_What needs to be done:_ The required result is an exact copy of every line from the one with "RTC pin SCL: none -> D5" through the last line below, with the pictures left out.

Structured diff data
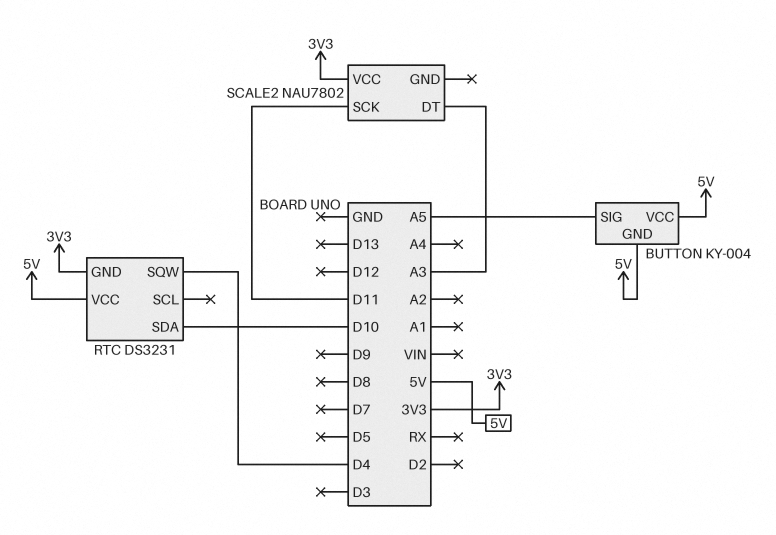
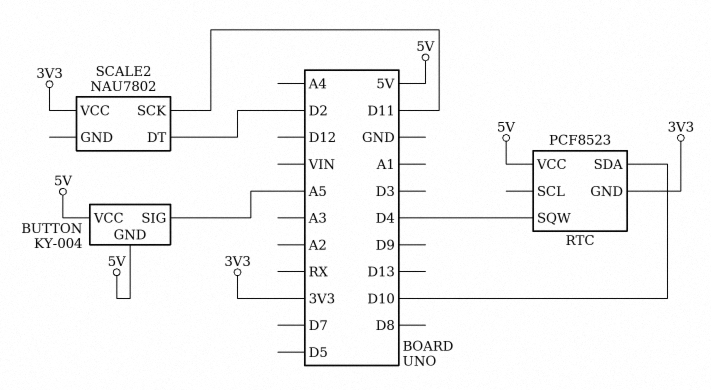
RTC: DS3231 -> PCF8523
SCALE2 pin DT: A3 -> D2

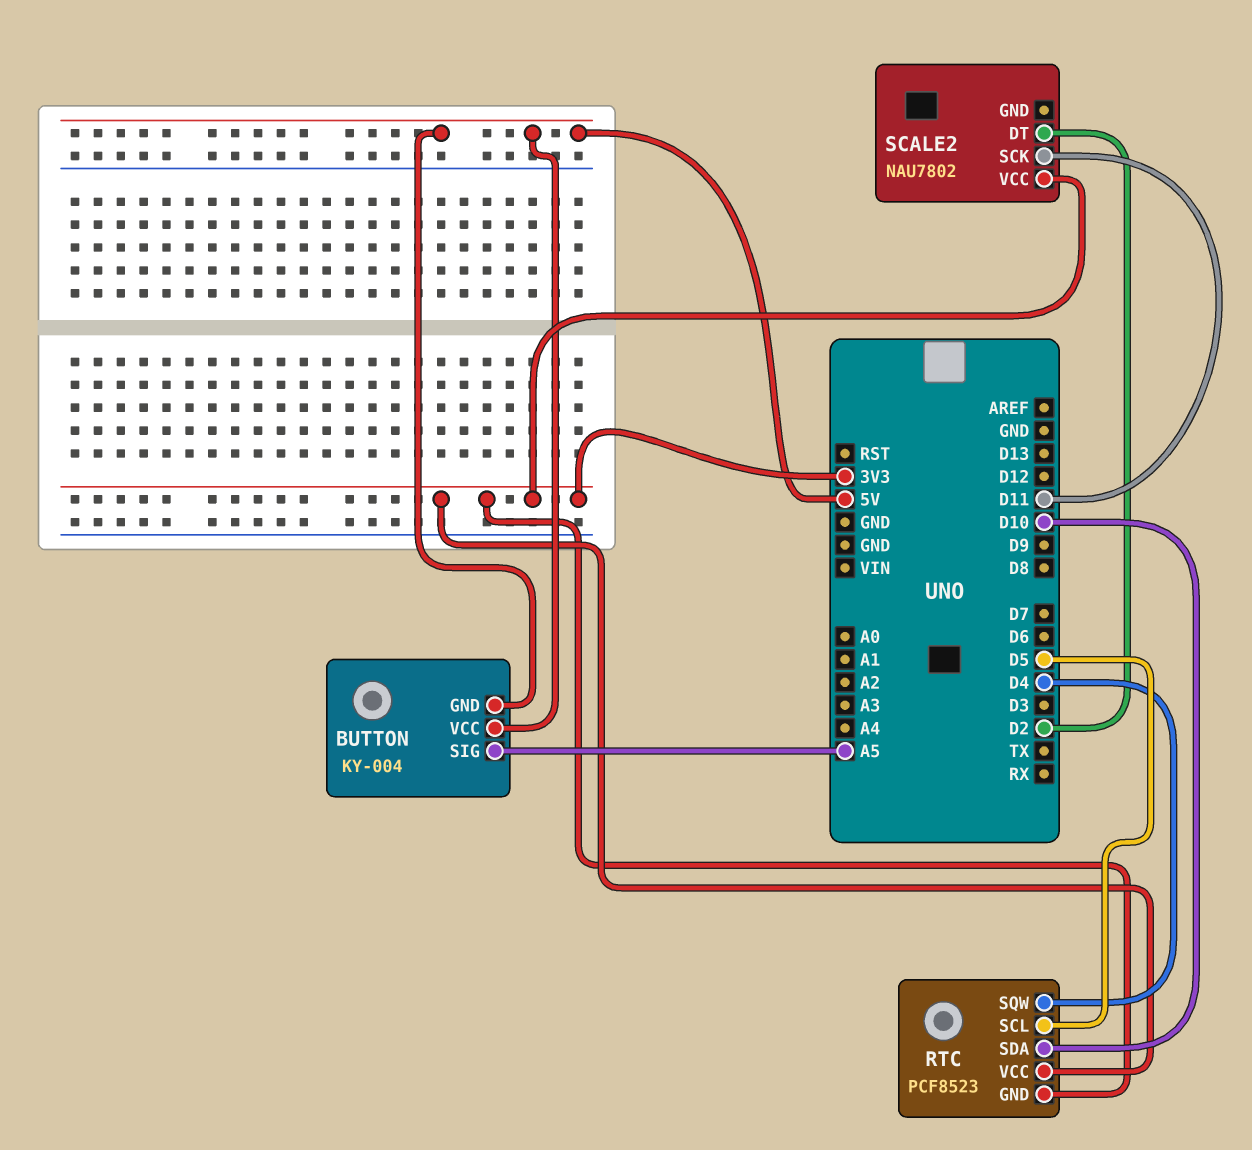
RTC pin SCL: none -> D5
RTC pin VCC: 5V -> 3V3

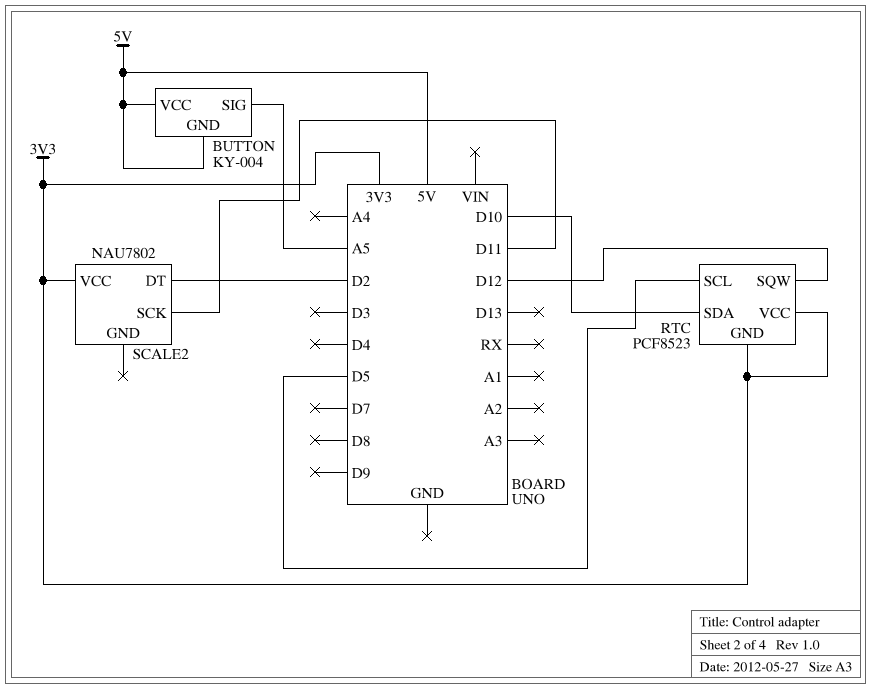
RTC pin SQW: D4 -> D12

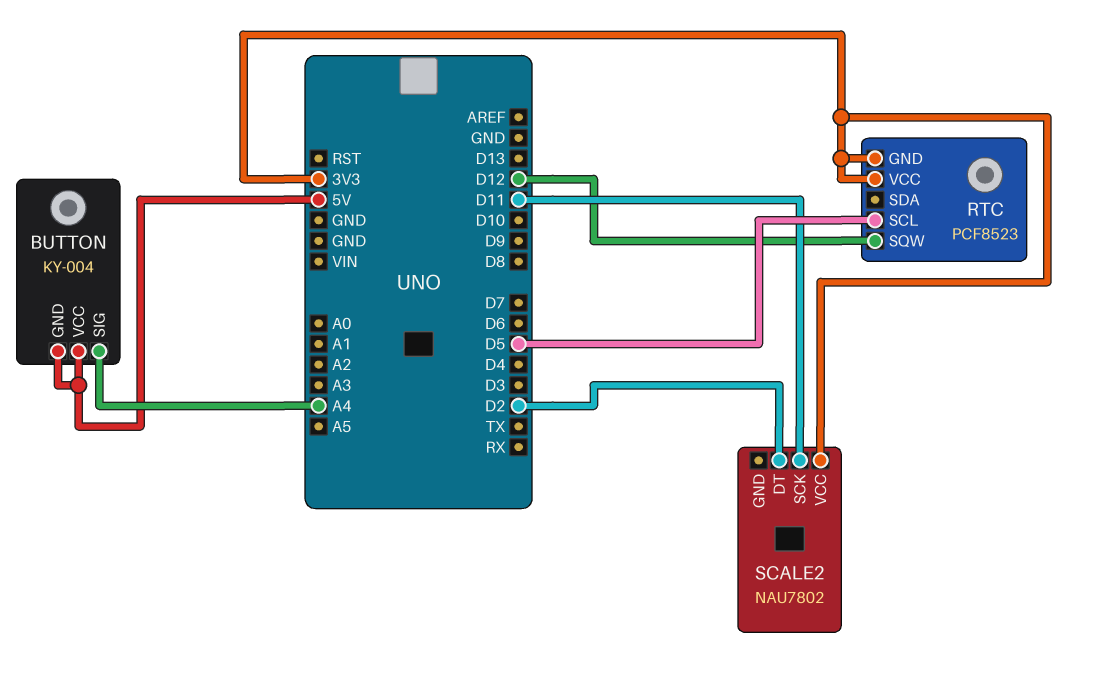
BUTTON pin SIG: A5 -> A4
RTC pin SDA: D10 -> none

_Problem solution:_
RTC pin SCL: none -> D5
RTC pin VCC: 5V -> 3V3

RTC pin SQW: D4 -> D12

BUTTON pin SIG: A5 -> A4
RTC pin SDA: D10 -> none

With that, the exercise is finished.